Problem to solve: The answer should consist of each line from the data below that includes "candle".

Object transformation records:

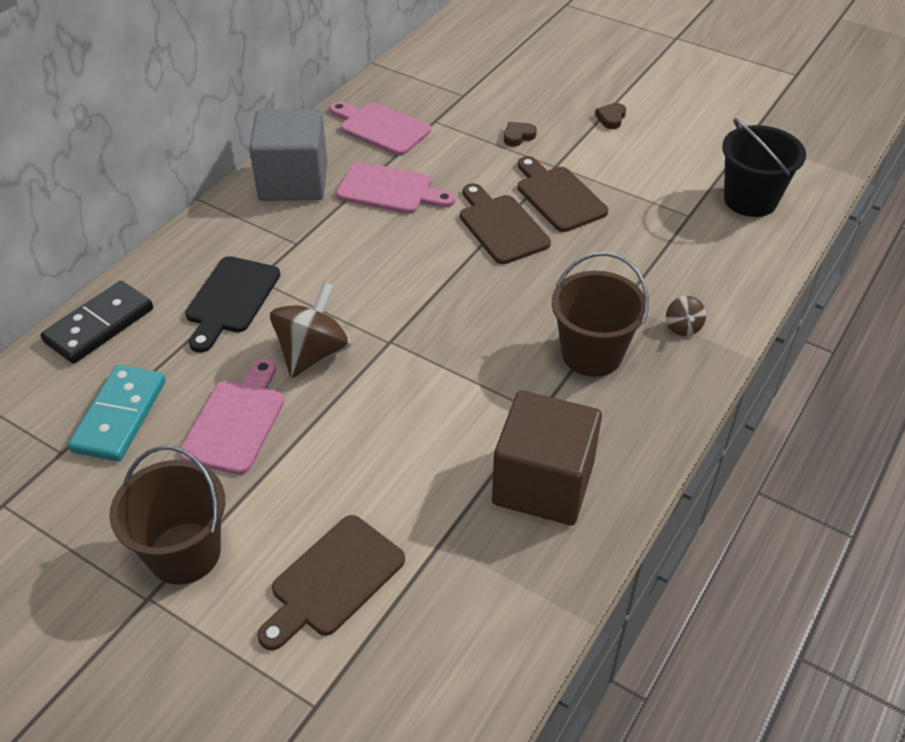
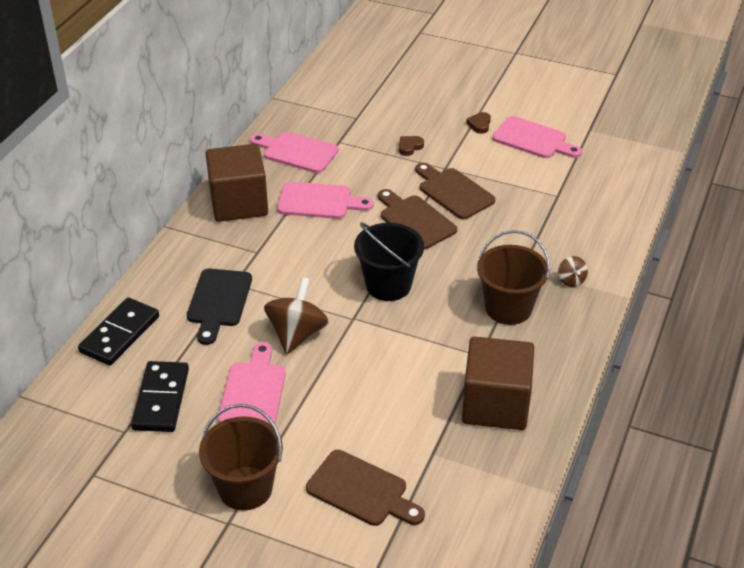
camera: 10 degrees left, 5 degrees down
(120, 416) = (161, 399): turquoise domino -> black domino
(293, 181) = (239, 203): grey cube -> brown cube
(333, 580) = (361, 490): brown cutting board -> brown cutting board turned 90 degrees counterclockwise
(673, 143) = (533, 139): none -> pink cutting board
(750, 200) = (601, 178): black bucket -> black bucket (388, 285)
---
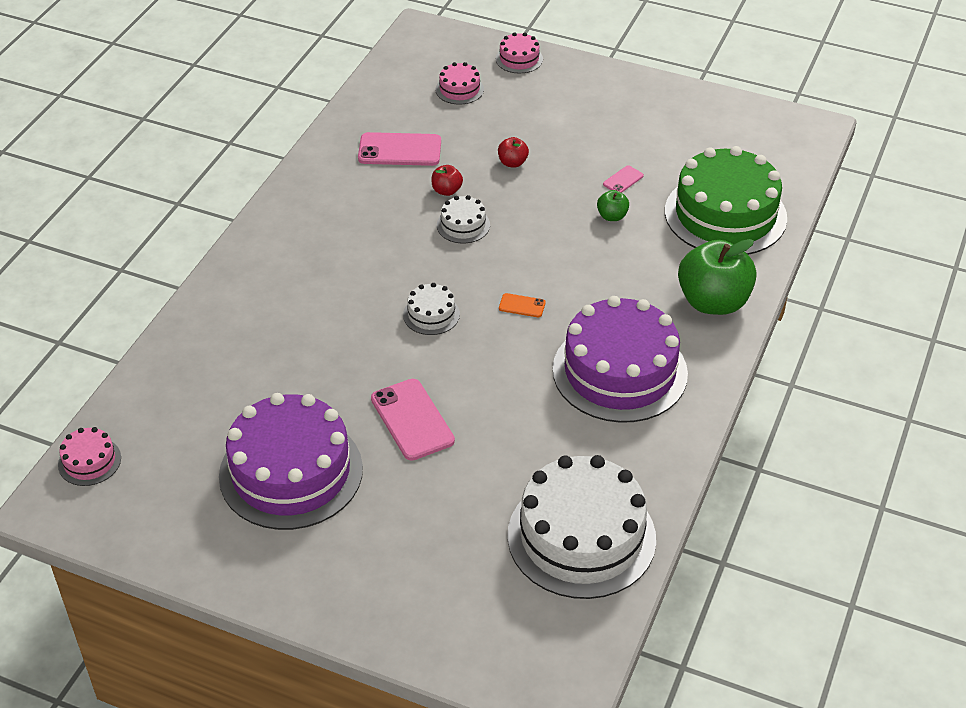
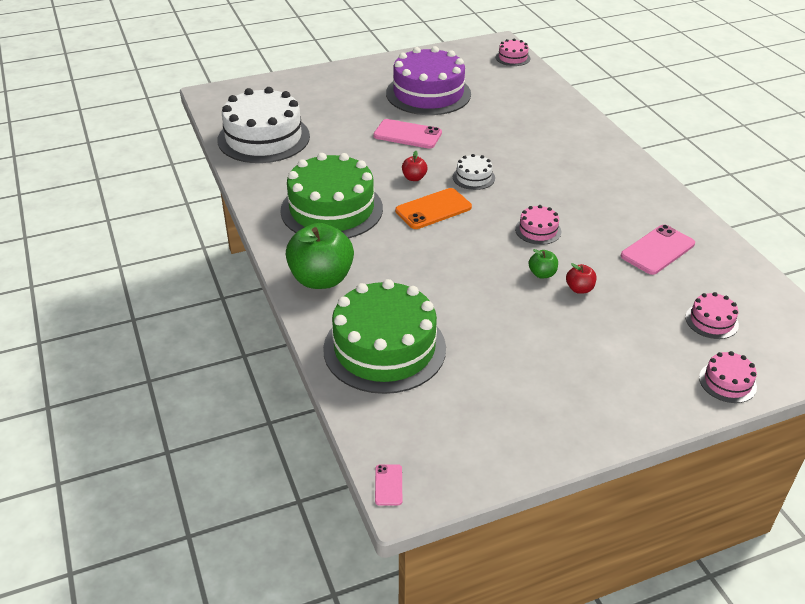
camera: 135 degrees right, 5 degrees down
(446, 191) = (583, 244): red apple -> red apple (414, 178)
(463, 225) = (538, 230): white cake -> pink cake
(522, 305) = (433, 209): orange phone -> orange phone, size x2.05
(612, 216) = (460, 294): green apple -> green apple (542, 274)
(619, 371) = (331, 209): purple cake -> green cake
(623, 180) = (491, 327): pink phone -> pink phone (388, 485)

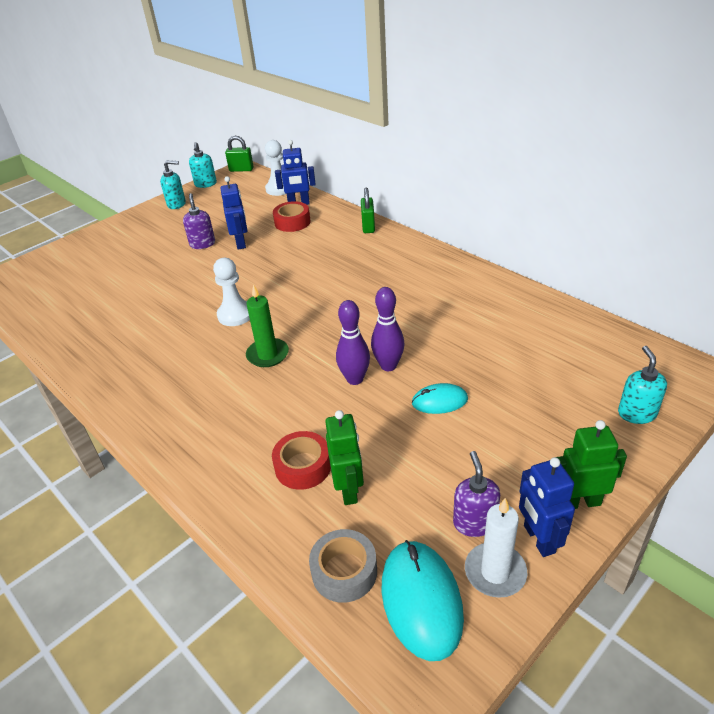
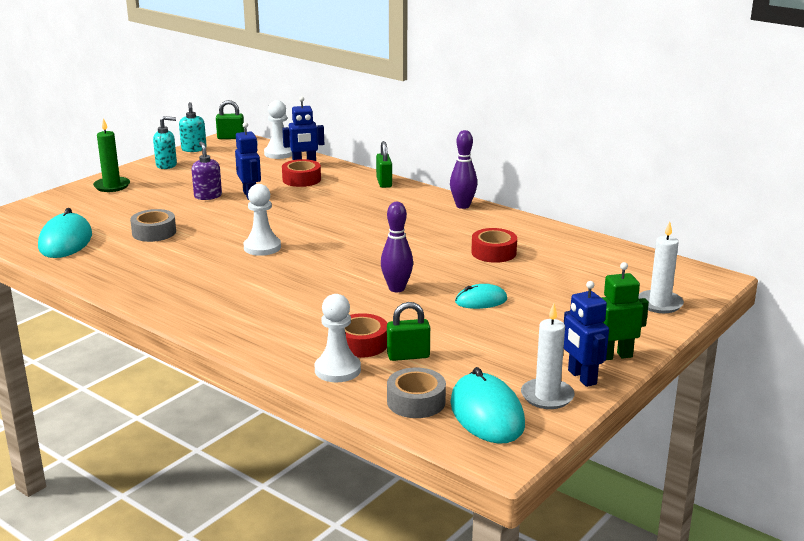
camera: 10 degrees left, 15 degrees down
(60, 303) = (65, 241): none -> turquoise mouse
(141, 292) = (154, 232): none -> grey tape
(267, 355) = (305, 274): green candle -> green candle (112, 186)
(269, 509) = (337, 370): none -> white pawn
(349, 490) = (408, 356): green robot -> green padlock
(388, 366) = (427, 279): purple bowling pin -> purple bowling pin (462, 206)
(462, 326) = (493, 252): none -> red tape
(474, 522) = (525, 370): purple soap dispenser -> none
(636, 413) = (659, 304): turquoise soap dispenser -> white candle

Finished exercise:
(267, 355) = (305, 274): green candle -> green candle (112, 186)
(636, 413) = (659, 304): turquoise soap dispenser -> white candle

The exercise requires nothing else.